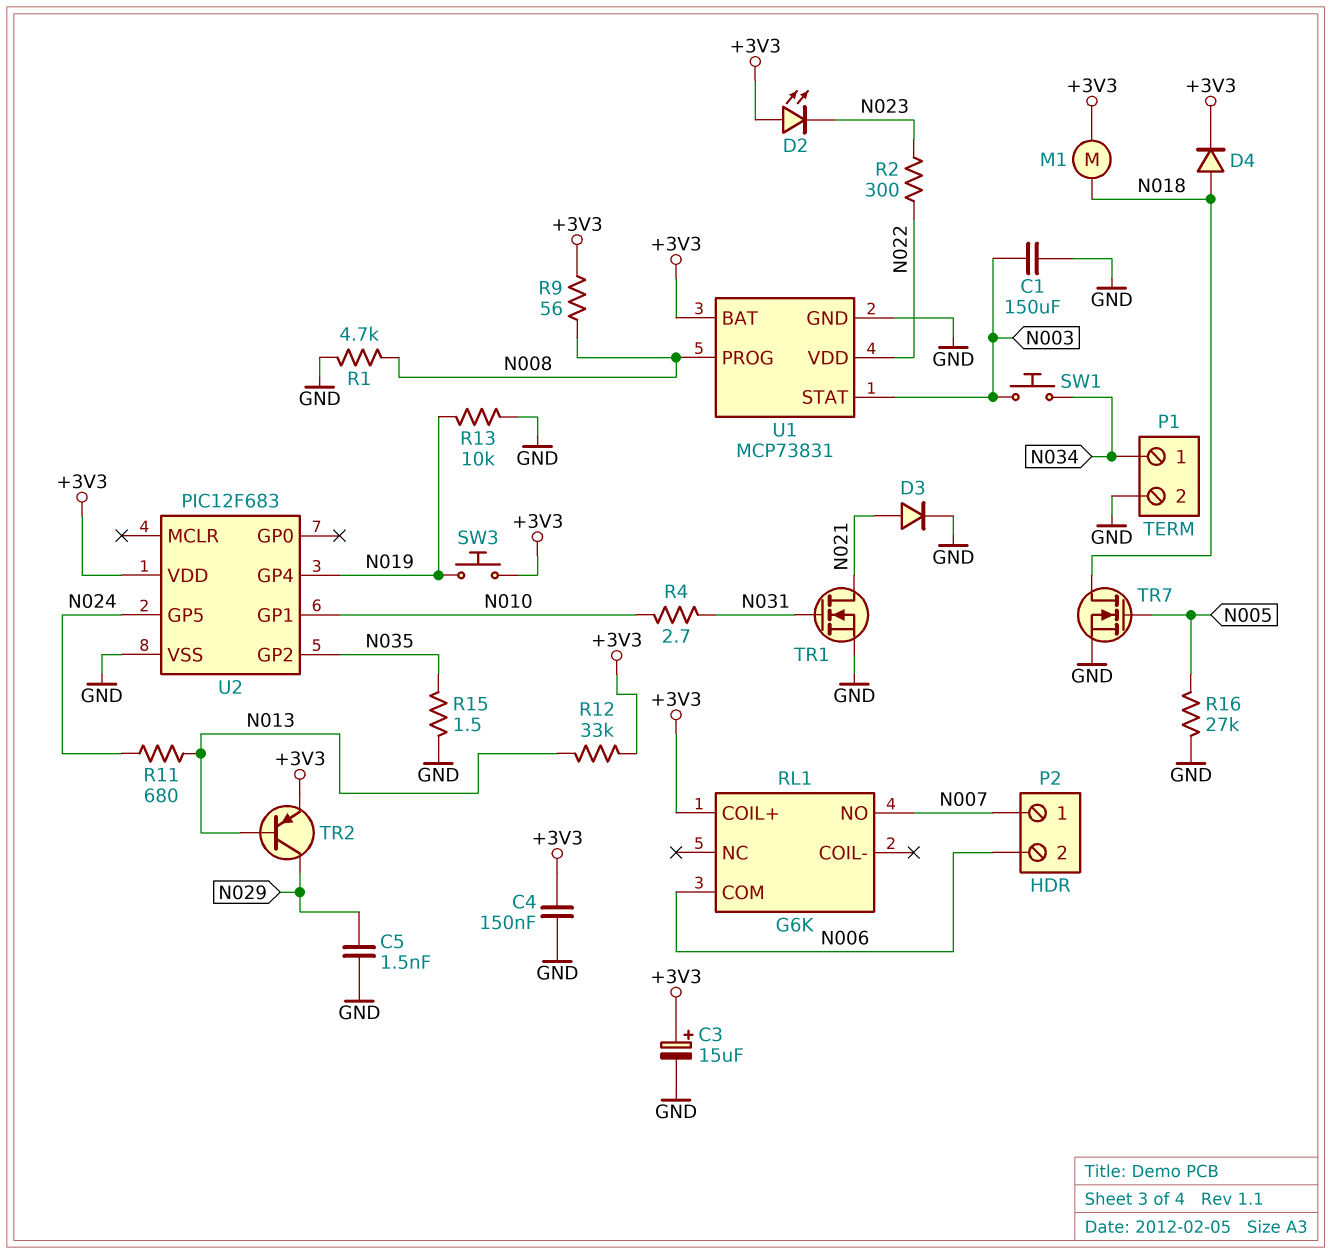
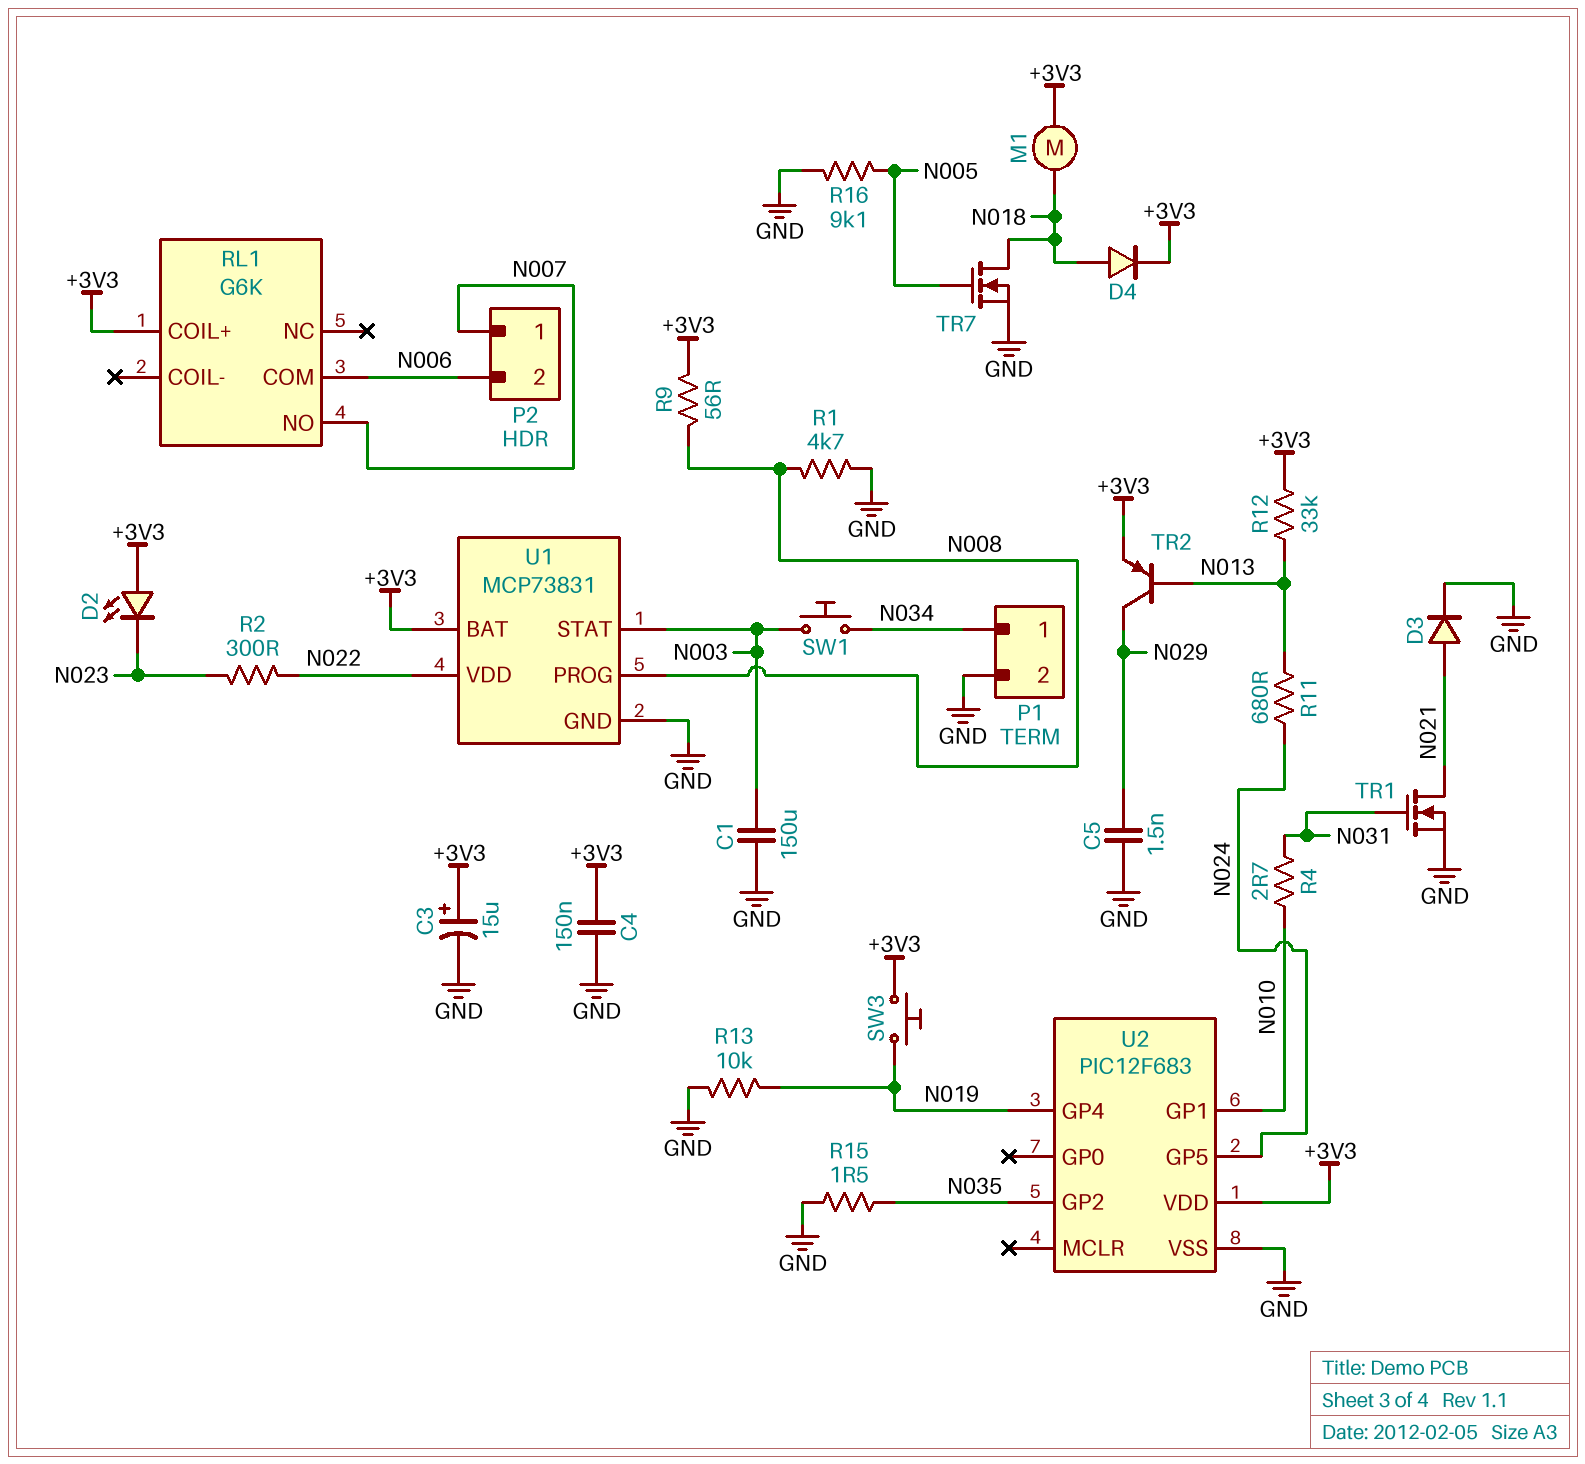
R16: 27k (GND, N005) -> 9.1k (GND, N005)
--
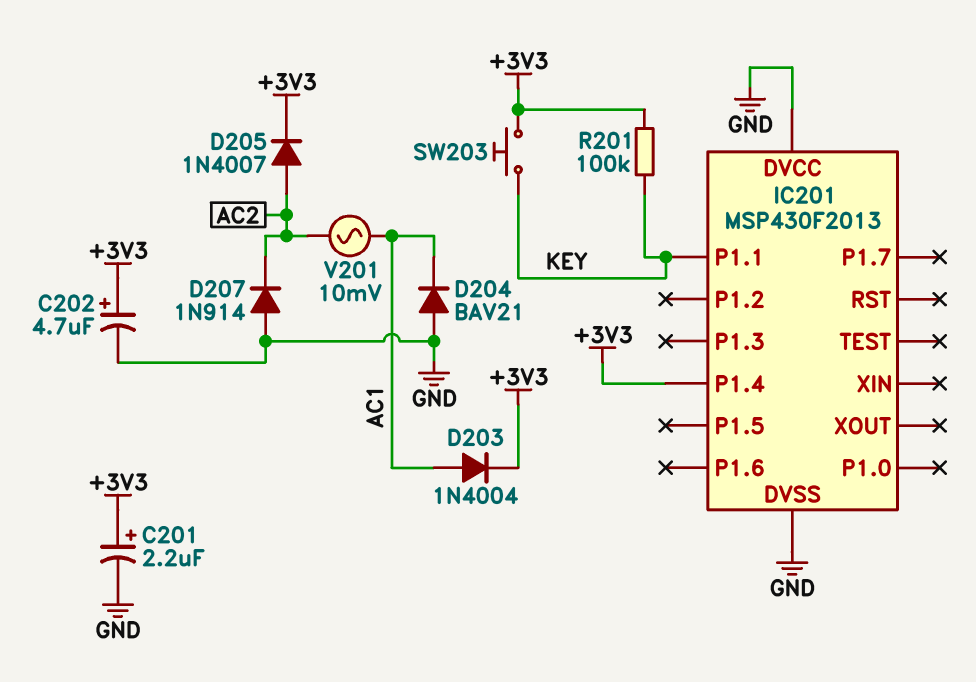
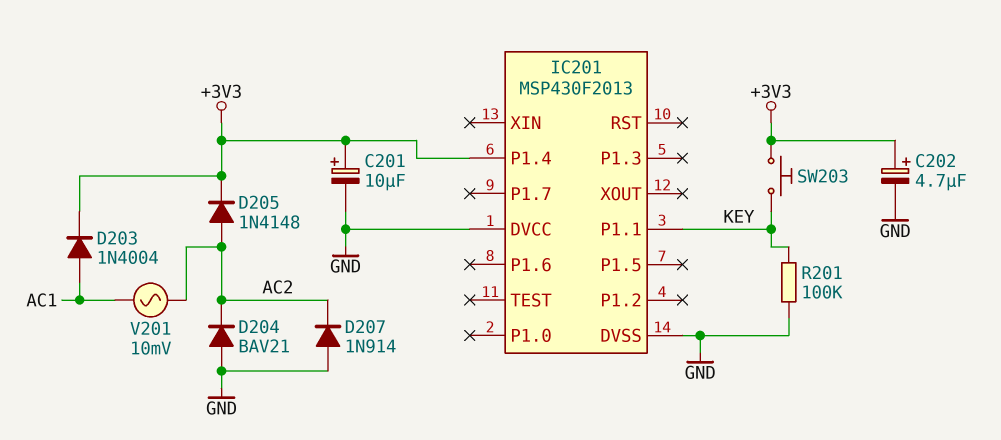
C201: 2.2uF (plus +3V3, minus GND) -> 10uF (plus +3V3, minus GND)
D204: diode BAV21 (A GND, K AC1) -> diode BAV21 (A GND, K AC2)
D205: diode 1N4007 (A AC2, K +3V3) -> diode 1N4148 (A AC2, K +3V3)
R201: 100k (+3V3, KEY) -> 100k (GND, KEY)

# Aim of the task
Transcribe the lines above between the line holding "D205: diode 1N4007" and the line holding "R201: 100k (+3V3, KEY) -> 100k (GND, KEY)", inclusive, exactly as they stand and with nothing added.

# Result of the task
D205: diode 1N4007 (A AC2, K +3V3) -> diode 1N4148 (A AC2, K +3V3)
R201: 100k (+3V3, KEY) -> 100k (GND, KEY)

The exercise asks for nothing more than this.